*** AVAILABLE DATA Section Begins ***

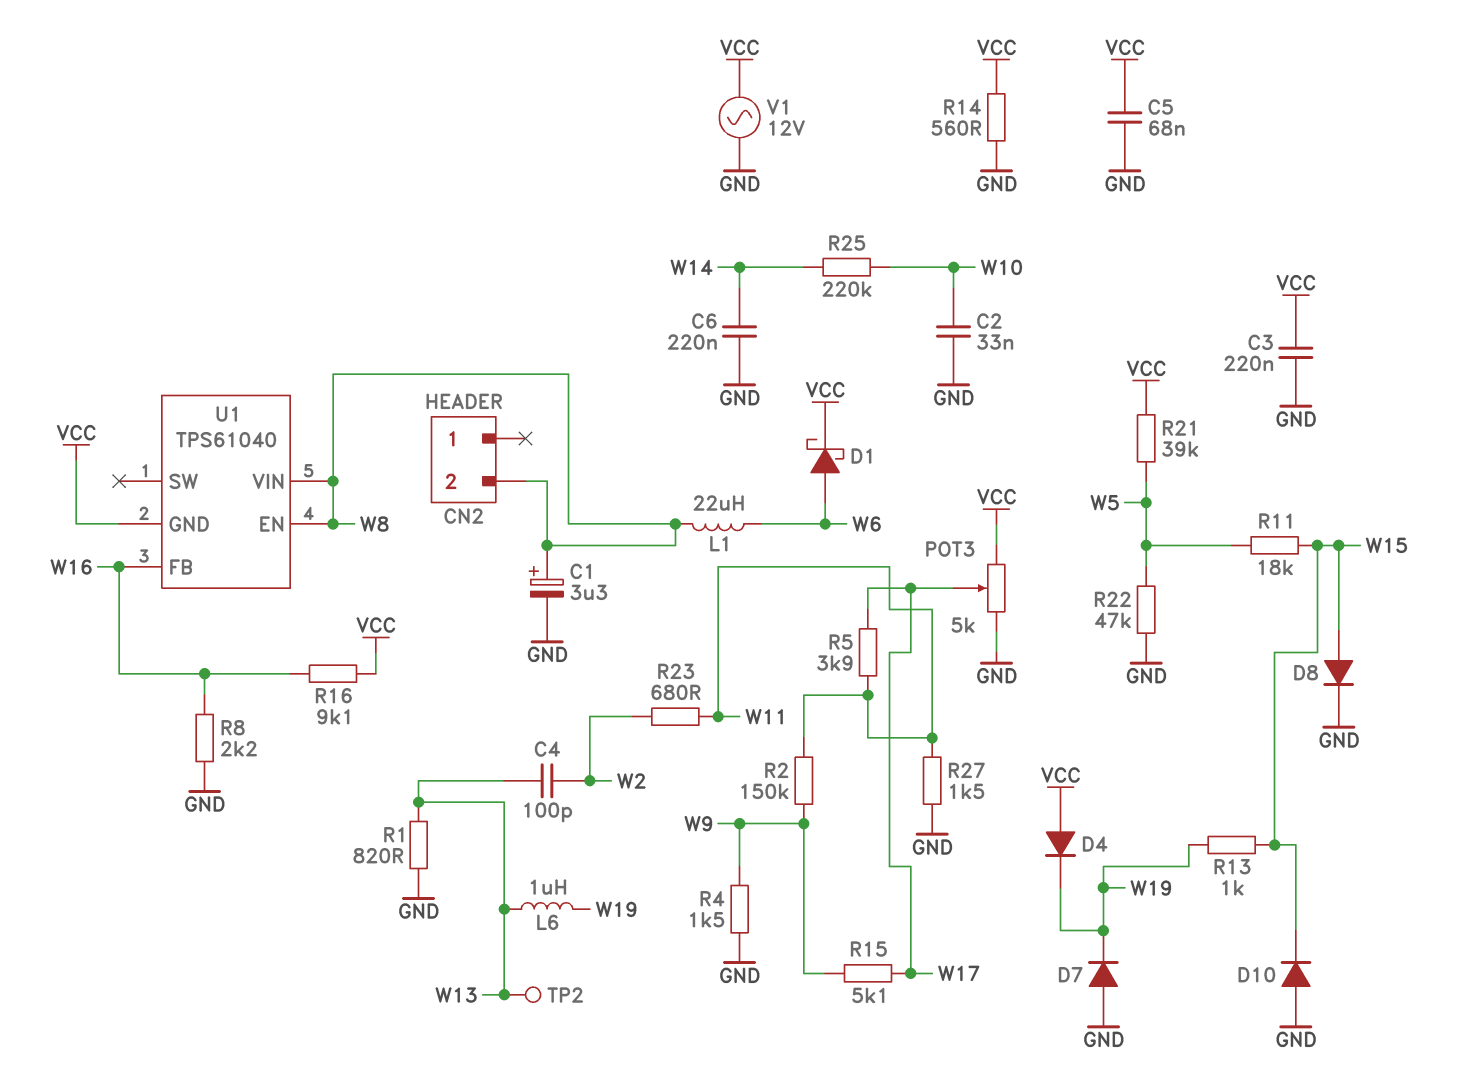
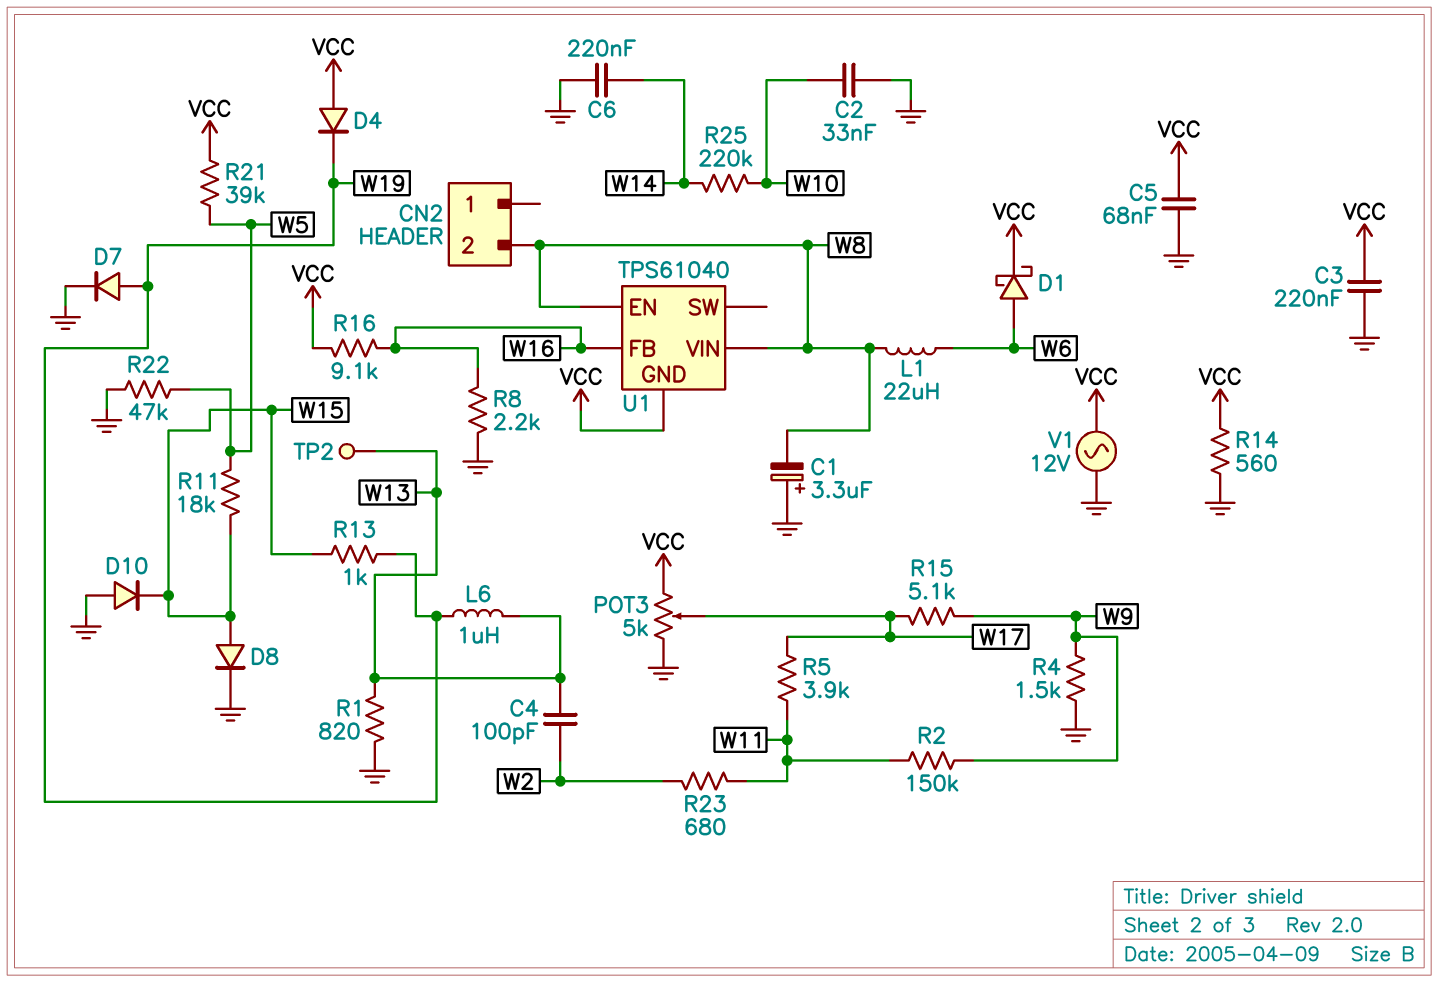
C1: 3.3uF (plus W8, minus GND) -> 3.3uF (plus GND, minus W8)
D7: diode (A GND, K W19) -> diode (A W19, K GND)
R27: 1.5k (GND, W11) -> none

*** AVAILABLE DATA Section Ends ***
*** AVAILABLE DATA Section Begins ***

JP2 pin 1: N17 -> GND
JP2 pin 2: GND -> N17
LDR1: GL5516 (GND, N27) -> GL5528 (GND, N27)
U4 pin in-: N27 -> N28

*** AVAILABLE DATA Section Ends ***
*** AVAILABLE DATA Section Begins ***

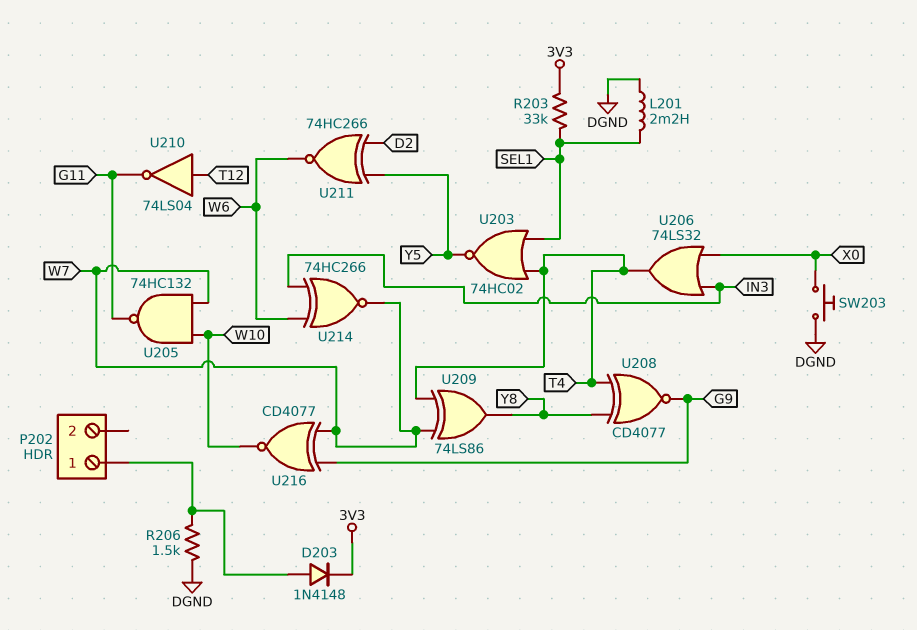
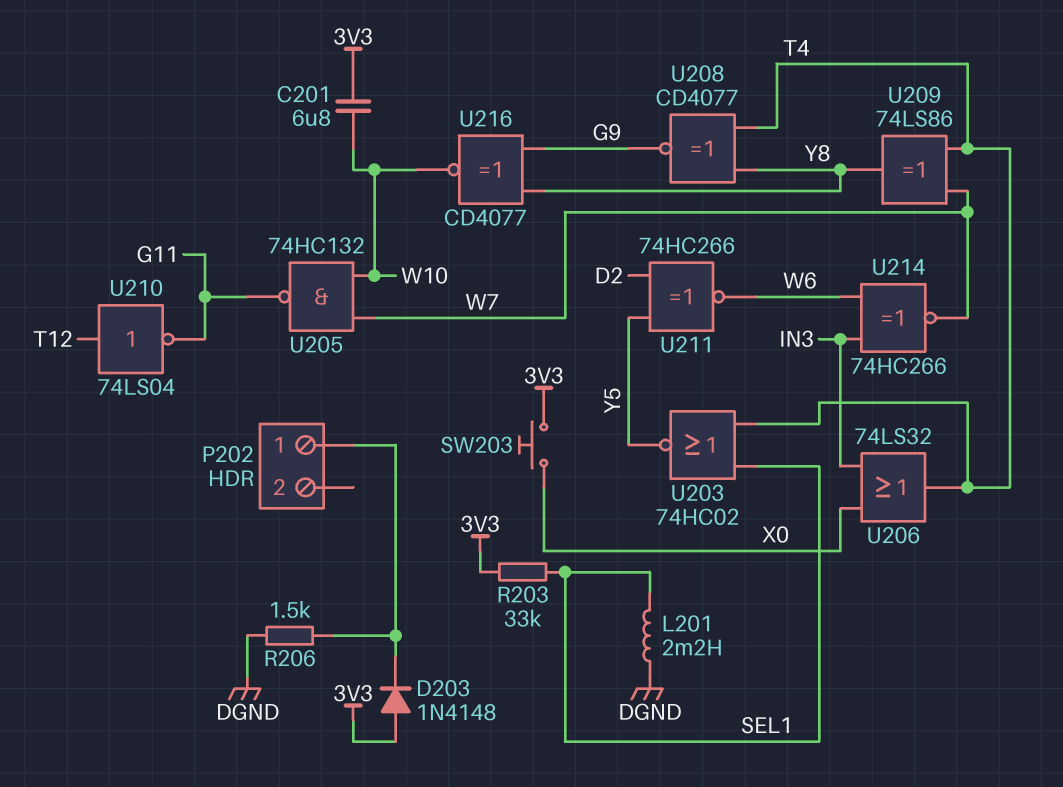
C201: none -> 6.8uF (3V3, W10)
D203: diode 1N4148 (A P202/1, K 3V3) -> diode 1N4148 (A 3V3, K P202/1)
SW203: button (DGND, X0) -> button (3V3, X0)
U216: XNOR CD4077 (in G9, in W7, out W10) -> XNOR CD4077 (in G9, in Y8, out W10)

*** AVAILABLE DATA Section Ends ***

- [TASK INSTRUCTIONS]
Taking the listing above as the source, transcribe only the lines starting at the line with "JP2 pin 1: N17 -> GND" and going through the line with "U4 pin in-: N27 -> N28", unaltered and with both ends included.

- [TASK RESPONSE]
JP2 pin 1: N17 -> GND
JP2 pin 2: GND -> N17
LDR1: GL5516 (GND, N27) -> GL5528 (GND, N27)
U4 pin in-: N27 -> N28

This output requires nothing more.